━━━ EXERCISE DATA ━━━

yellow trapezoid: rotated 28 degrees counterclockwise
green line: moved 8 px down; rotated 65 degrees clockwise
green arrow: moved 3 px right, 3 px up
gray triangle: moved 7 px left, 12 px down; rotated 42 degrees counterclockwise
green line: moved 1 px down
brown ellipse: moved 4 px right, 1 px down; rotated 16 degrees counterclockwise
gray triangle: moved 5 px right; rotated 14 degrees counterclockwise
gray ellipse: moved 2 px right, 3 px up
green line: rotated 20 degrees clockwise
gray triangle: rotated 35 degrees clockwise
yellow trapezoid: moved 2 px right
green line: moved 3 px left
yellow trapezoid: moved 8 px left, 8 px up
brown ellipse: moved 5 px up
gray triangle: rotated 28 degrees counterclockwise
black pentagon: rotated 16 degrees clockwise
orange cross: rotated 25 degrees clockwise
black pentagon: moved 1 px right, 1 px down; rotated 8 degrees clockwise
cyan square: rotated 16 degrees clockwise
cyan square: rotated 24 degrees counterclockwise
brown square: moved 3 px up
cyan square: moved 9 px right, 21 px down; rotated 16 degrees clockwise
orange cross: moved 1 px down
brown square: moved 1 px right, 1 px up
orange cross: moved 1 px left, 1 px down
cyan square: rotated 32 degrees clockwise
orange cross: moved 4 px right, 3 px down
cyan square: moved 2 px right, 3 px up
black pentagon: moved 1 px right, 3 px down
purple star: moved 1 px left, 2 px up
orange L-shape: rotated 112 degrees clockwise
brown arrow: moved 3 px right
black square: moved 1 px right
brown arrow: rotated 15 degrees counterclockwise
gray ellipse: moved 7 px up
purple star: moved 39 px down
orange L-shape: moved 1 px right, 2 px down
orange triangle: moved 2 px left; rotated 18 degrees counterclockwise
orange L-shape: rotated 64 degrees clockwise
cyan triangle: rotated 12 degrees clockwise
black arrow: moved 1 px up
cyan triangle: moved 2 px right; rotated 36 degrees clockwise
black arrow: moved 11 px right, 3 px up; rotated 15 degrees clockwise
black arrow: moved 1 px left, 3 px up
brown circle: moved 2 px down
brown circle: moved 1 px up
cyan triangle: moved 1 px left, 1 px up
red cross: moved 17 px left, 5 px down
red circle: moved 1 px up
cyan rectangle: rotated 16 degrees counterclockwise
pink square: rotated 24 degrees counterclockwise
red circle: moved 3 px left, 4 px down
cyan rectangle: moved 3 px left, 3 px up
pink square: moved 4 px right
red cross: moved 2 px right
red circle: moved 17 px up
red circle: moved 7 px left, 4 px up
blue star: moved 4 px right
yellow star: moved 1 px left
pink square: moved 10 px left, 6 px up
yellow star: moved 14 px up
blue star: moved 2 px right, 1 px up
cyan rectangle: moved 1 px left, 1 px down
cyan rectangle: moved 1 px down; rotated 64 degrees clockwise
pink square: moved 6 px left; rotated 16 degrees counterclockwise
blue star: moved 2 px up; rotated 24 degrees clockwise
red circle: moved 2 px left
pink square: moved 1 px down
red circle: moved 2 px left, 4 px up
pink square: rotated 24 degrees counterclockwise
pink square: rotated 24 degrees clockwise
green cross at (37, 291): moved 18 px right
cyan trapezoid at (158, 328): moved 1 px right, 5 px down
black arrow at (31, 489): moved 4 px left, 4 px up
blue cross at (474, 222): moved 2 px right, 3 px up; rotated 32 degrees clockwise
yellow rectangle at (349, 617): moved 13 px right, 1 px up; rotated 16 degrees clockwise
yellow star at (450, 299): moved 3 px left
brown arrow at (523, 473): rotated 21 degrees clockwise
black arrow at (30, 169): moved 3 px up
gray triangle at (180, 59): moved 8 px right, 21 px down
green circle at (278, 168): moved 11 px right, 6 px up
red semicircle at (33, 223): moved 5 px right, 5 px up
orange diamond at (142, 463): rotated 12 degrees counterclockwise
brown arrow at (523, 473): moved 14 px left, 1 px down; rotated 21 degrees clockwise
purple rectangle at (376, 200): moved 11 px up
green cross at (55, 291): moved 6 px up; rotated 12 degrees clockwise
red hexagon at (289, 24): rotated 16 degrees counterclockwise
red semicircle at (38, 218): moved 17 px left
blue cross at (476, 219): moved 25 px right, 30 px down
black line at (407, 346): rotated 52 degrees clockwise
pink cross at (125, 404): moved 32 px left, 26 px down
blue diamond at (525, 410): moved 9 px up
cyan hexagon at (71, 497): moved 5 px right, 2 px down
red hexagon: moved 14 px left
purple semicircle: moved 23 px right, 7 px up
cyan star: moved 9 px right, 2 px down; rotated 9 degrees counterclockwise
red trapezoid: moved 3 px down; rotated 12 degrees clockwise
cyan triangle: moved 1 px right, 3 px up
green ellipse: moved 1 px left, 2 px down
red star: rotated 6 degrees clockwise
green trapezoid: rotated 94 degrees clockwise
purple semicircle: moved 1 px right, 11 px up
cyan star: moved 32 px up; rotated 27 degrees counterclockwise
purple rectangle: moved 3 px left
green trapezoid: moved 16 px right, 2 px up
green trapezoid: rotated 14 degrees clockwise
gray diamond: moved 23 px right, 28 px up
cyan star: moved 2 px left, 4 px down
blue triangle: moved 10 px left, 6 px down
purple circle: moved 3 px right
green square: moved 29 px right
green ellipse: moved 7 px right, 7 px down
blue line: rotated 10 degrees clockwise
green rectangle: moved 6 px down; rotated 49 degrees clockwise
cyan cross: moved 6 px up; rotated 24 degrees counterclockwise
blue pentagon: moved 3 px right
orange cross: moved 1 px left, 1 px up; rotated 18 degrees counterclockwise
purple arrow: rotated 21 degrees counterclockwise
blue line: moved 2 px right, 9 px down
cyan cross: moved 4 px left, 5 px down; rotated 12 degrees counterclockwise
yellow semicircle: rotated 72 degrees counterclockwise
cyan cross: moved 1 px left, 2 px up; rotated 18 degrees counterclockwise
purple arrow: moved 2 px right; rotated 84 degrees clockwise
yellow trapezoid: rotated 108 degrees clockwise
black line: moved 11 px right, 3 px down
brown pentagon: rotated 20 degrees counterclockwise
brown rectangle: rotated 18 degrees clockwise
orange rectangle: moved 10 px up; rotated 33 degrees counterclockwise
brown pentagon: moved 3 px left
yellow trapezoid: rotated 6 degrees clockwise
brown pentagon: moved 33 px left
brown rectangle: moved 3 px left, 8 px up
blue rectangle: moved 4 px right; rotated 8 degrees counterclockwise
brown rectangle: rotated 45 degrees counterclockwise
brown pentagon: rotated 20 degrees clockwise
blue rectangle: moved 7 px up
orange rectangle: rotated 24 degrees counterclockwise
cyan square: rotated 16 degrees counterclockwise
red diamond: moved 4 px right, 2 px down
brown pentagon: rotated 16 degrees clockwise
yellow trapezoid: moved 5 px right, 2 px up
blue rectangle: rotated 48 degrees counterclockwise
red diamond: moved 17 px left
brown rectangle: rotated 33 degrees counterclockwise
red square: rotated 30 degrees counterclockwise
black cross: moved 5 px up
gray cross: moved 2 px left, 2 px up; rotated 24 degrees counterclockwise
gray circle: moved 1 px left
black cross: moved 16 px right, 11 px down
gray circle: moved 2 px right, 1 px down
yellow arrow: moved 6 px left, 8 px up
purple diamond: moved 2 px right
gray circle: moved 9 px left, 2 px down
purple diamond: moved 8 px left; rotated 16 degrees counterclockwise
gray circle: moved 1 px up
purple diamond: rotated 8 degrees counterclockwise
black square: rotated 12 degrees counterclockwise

━━━

### PROBLEM DESCRIPTION
Reproduce verbatim the stretch of the listing from its first line through the line containing "cyan triangle: moved 1 px left, 1 px up", both ends included.

### OUTPUT FOR THIS TASK
yellow trapezoid: rotated 28 degrees counterclockwise
green line: moved 8 px down; rotated 65 degrees clockwise
green arrow: moved 3 px right, 3 px up
gray triangle: moved 7 px left, 12 px down; rotated 42 degrees counterclockwise
green line: moved 1 px down
brown ellipse: moved 4 px right, 1 px down; rotated 16 degrees counterclockwise
gray triangle: moved 5 px right; rotated 14 degrees counterclockwise
gray ellipse: moved 2 px right, 3 px up
green line: rotated 20 degrees clockwise
gray triangle: rotated 35 degrees clockwise
yellow trapezoid: moved 2 px right
green line: moved 3 px left
yellow trapezoid: moved 8 px left, 8 px up
brown ellipse: moved 5 px up
gray triangle: rotated 28 degrees counterclockwise
black pentagon: rotated 16 degrees clockwise
orange cross: rotated 25 degrees clockwise
black pentagon: moved 1 px right, 1 px down; rotated 8 degrees clockwise
cyan square: rotated 16 degrees clockwise
cyan square: rotated 24 degrees counterclockwise
brown square: moved 3 px up
cyan square: moved 9 px right, 21 px down; rotated 16 degrees clockwise
orange cross: moved 1 px down
brown square: moved 1 px right, 1 px up
orange cross: moved 1 px left, 1 px down
cyan square: rotated 32 degrees clockwise
orange cross: moved 4 px right, 3 px down
cyan square: moved 2 px right, 3 px up
black pentagon: moved 1 px right, 3 px down
purple star: moved 1 px left, 2 px up
orange L-shape: rotated 112 degrees clockwise
brown arrow: moved 3 px right
black square: moved 1 px right
brown arrow: rotated 15 degrees counterclockwise
gray ellipse: moved 7 px up
purple star: moved 39 px down
orange L-shape: moved 1 px right, 2 px down
orange triangle: moved 2 px left; rotated 18 degrees counterclockwise
orange L-shape: rotated 64 degrees clockwise
cyan triangle: rotated 12 degrees clockwise
black arrow: moved 1 px up
cyan triangle: moved 2 px right; rotated 36 degrees clockwise
black arrow: moved 11 px right, 3 px up; rotated 15 degrees clockwise
black arrow: moved 1 px left, 3 px up
brown circle: moved 2 px down
brown circle: moved 1 px up
cyan triangle: moved 1 px left, 1 px up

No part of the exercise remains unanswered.